◆ EXERCISE AIM
An exact, word-for-word copy of the entries is required, beginning at the line that contains "none -> black truck [95,142,157,225]" and ending at the last line, both included.

....

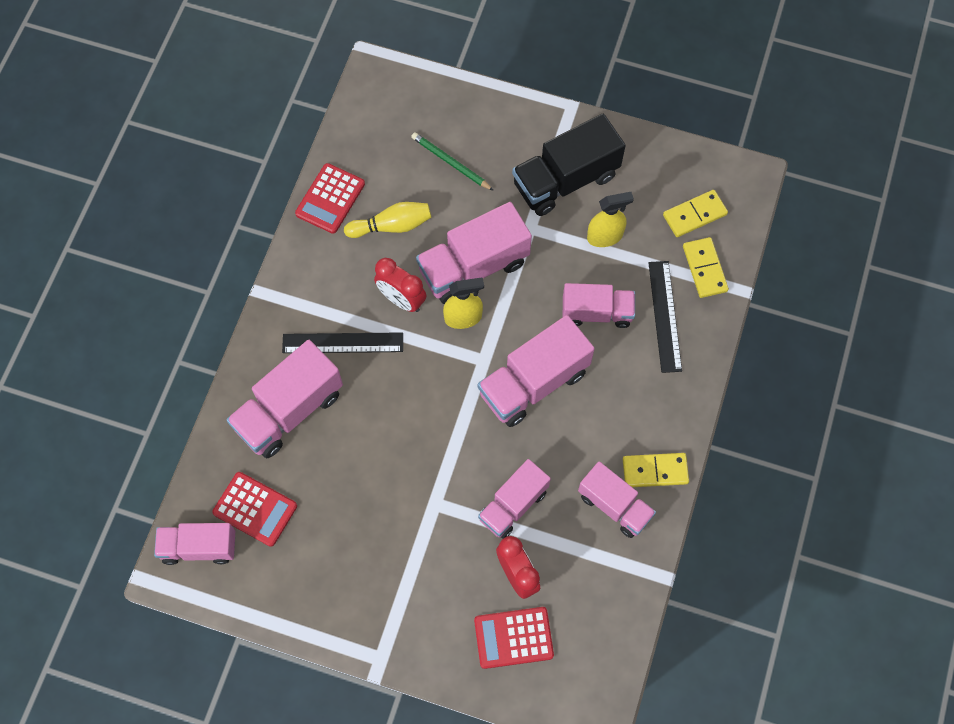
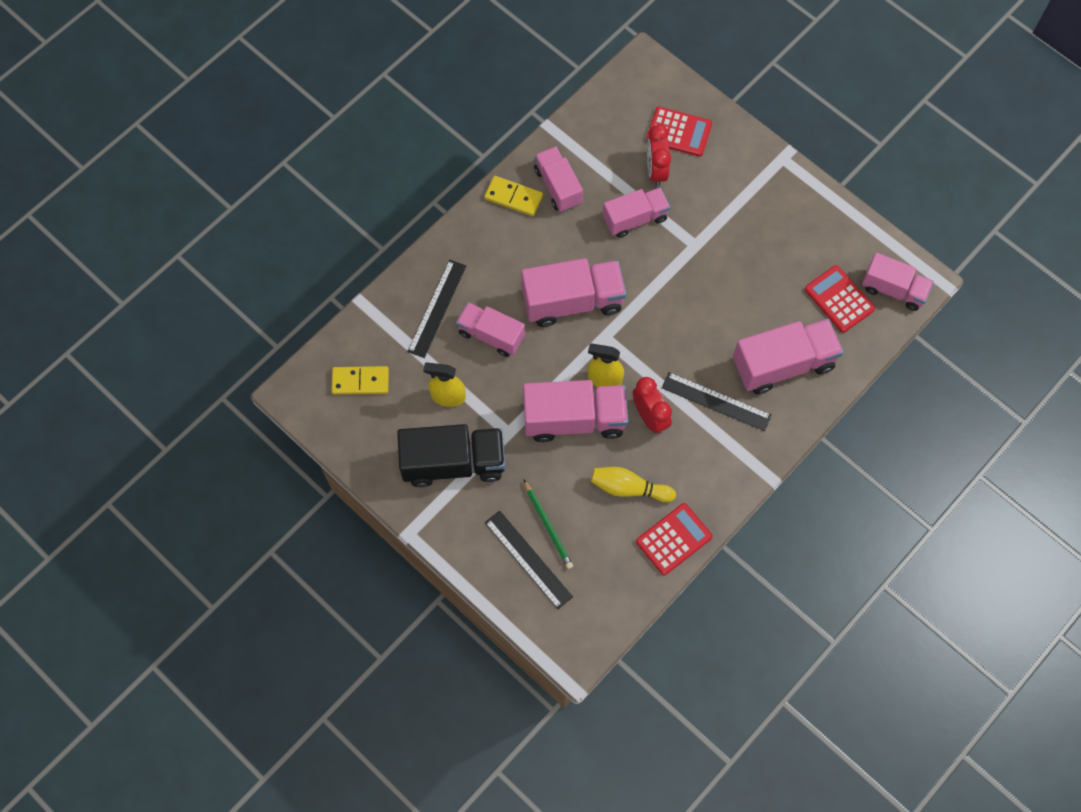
camera: 155 degrees left, 0 degrees up
yellow domino [683,237,729,298] -> none
none -> black ruler [485,510,573,609]

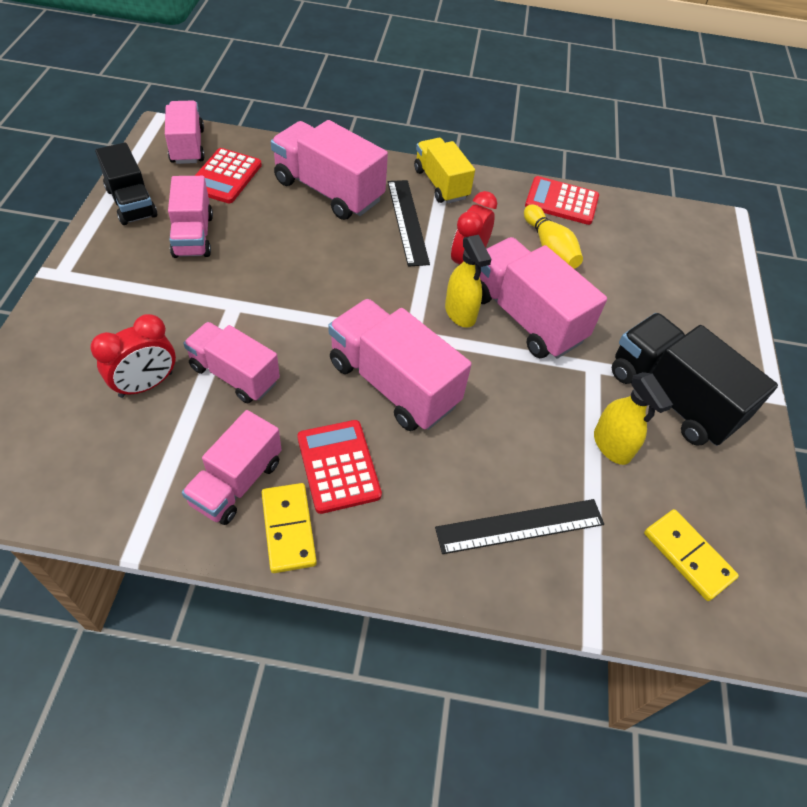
camera: 130 degrees left, 15 degrees down
pink truck [456,302,525,357] -> pink truck moved to [168,176,213,258]
black ruler [485,510,573,609] -> none
green pencil [524,480,573,569] -> none
red calculator [646,107,712,157] -> red calculator moved to [297,420,382,514]
none -> black truck [95,142,157,225]
none -> yellow truck [414,138,475,203]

....

◆ EXERCISE OUTPUT
none -> black truck [95,142,157,225]
none -> yellow truck [414,138,475,203]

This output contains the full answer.